| Prompt |
Every line holding the string "none" should be copied out of the listing.

| Input data |
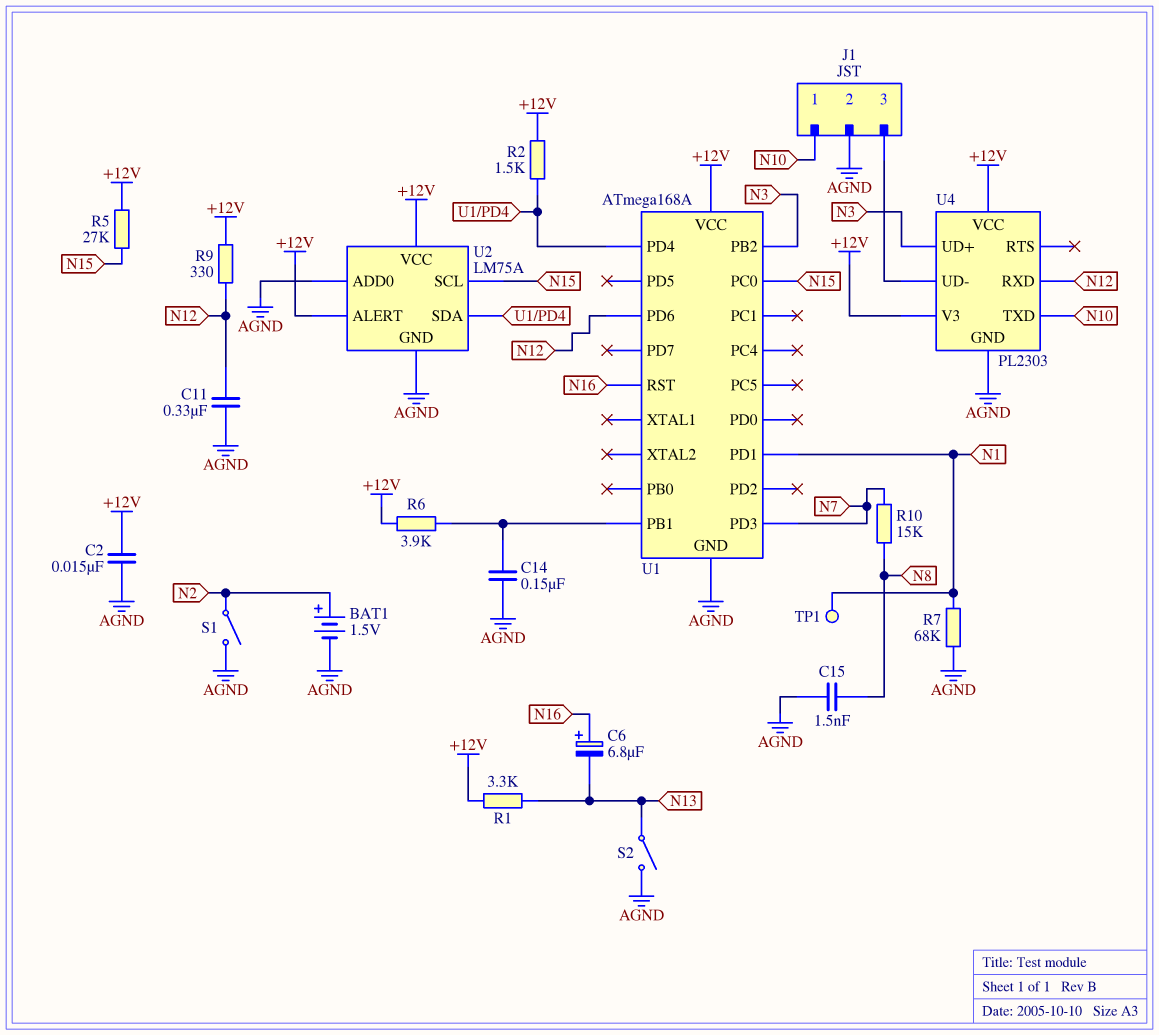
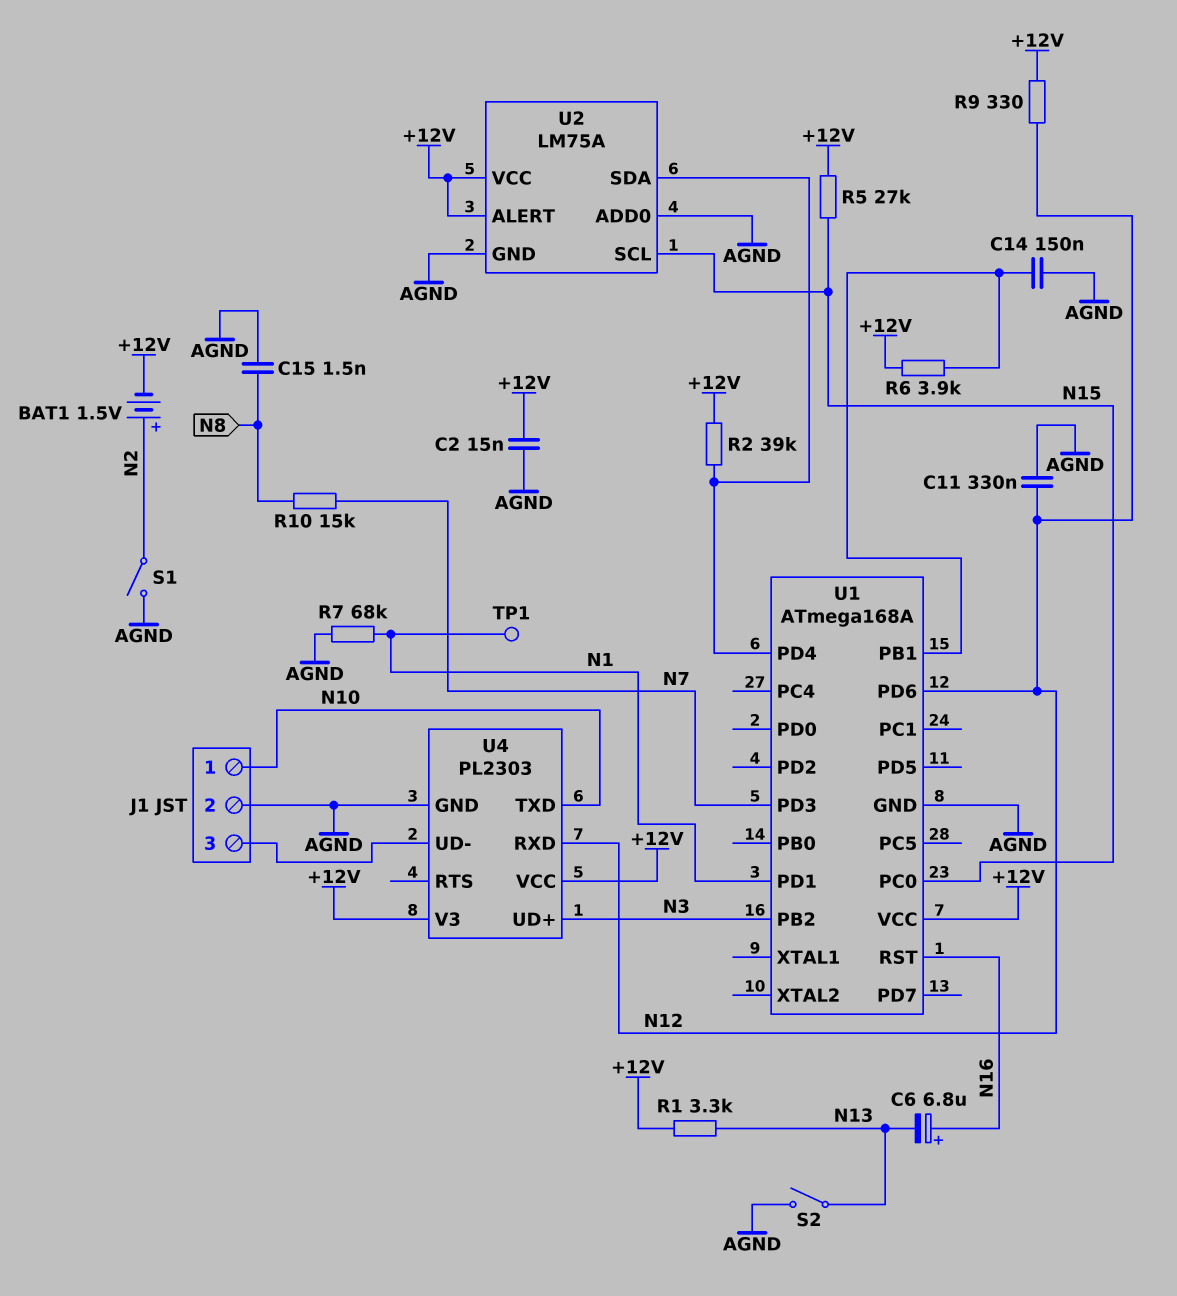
BAT1: 1.5V (plus N2, minus AGND) -> 1.5V (plus N2, minus +12V)
R2: 1.5k (+12V, U1/PD4) -> 39k (+12V, U1/PD4)

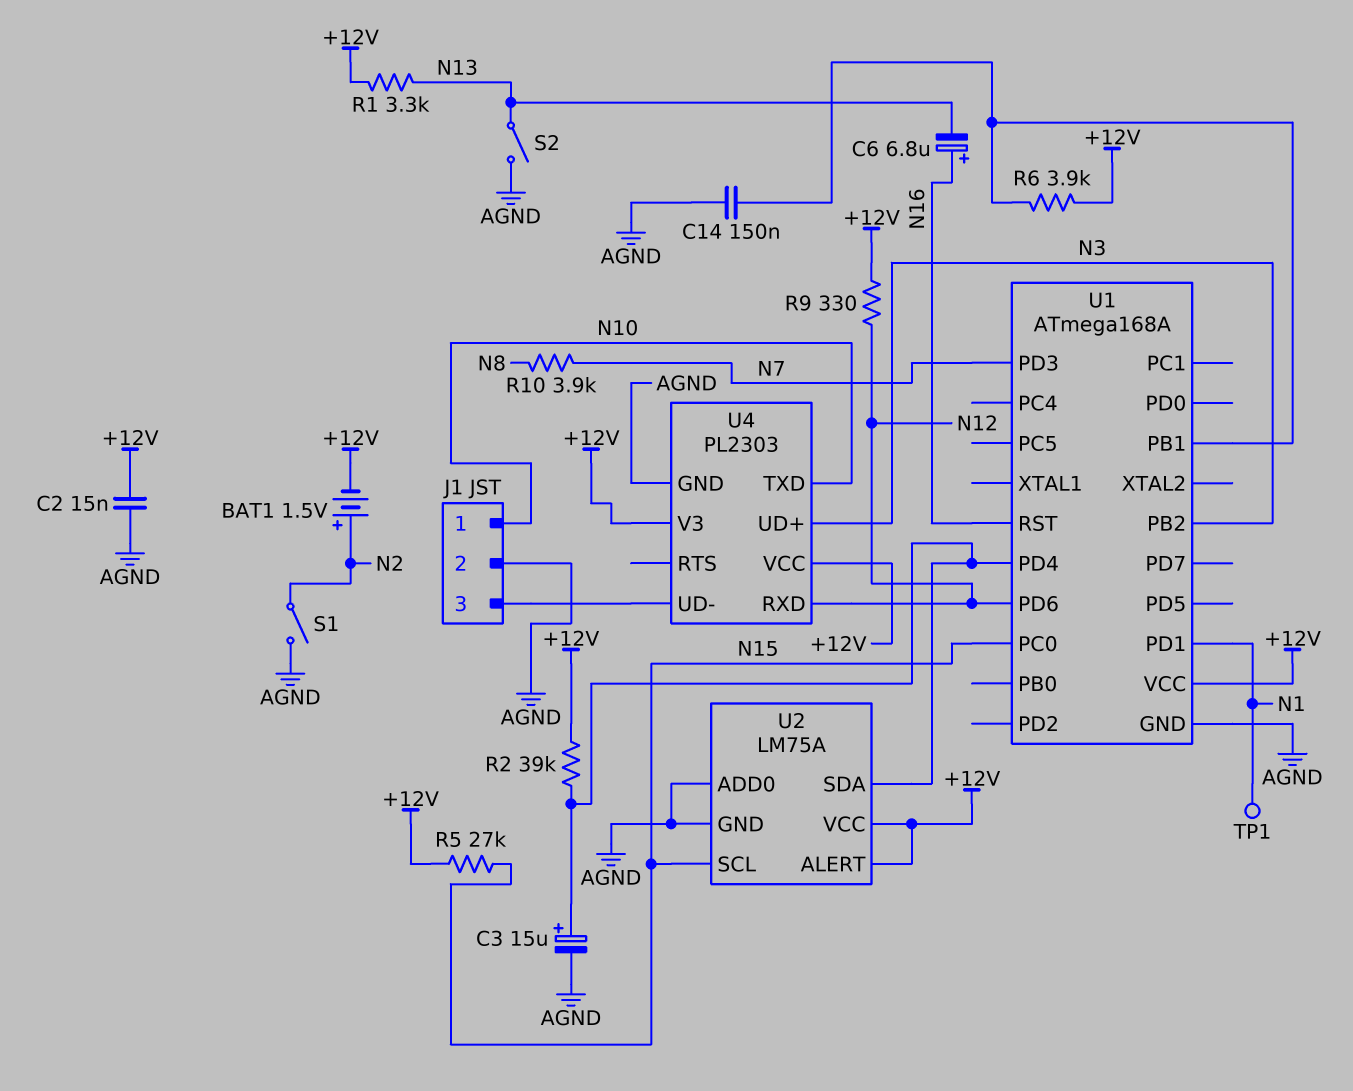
C3: none -> 15uF (plus U1/PD4, minus AGND)
C11: 330nF (AGND, N12) -> none
C15: 1.5nF (AGND, N8) -> none
R7: 68k (AGND, N1) -> none
R10: 15k (N7, N8) -> 3.9k (N7, N8)

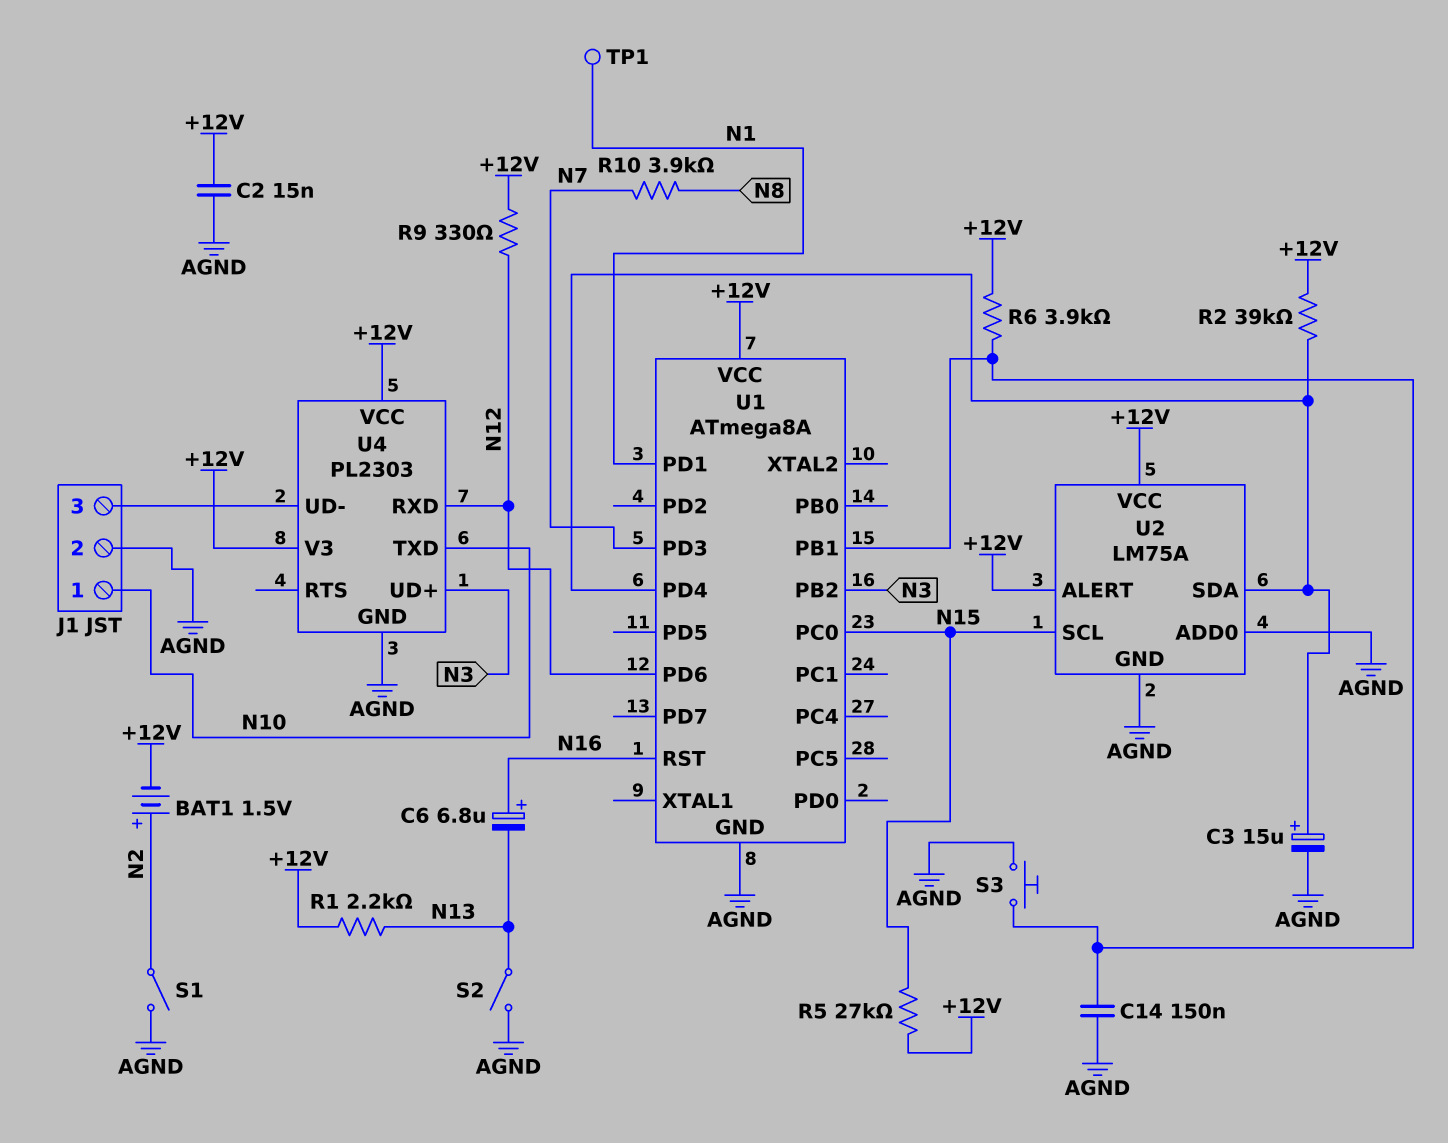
R1: 3.3k (+12V, N13) -> 2.2k (+12V, N13)
S3: none -> button (AGND, U1/PB1)
U1: ATmega168A -> ATmega8A

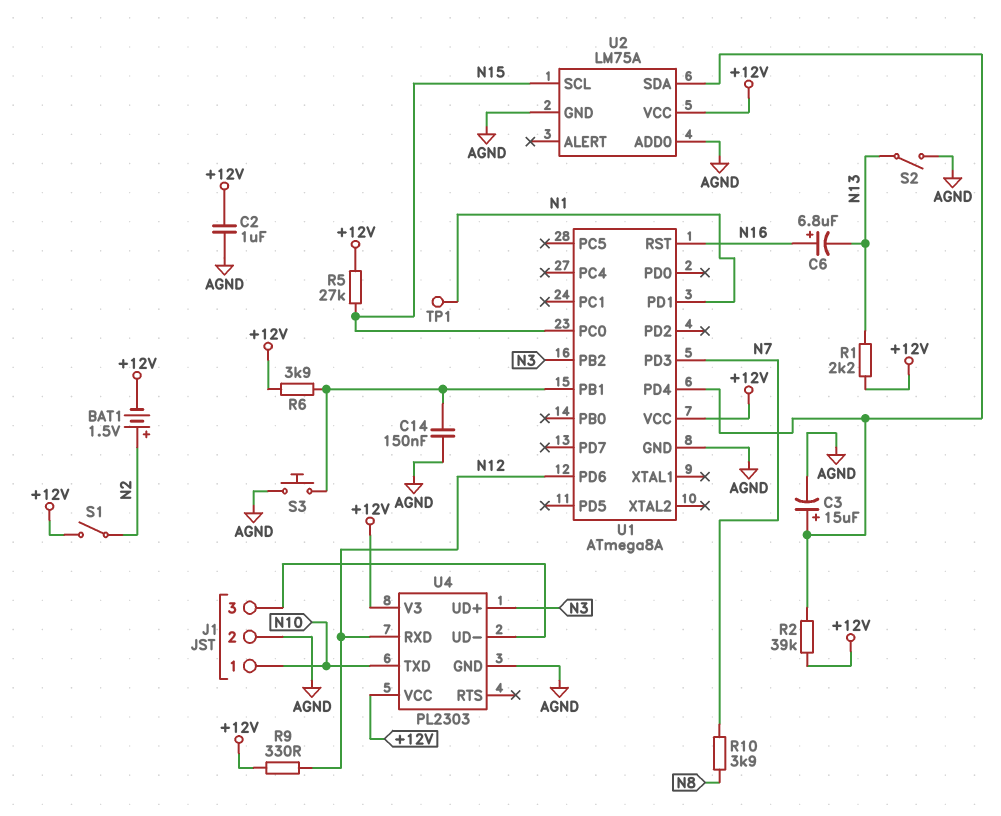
C2: 15nF (+12V, AGND) -> 1uF (+12V, AGND)
S1: switch (AGND, N2) -> switch (+12V, N2)
U2 pin ALERT: +12V -> none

| Answer box |
C3: none -> 15uF (plus U1/PD4, minus AGND)
C11: 330nF (AGND, N12) -> none
C15: 1.5nF (AGND, N8) -> none
R7: 68k (AGND, N1) -> none
S3: none -> button (AGND, U1/PB1)
U2 pin ALERT: +12V -> none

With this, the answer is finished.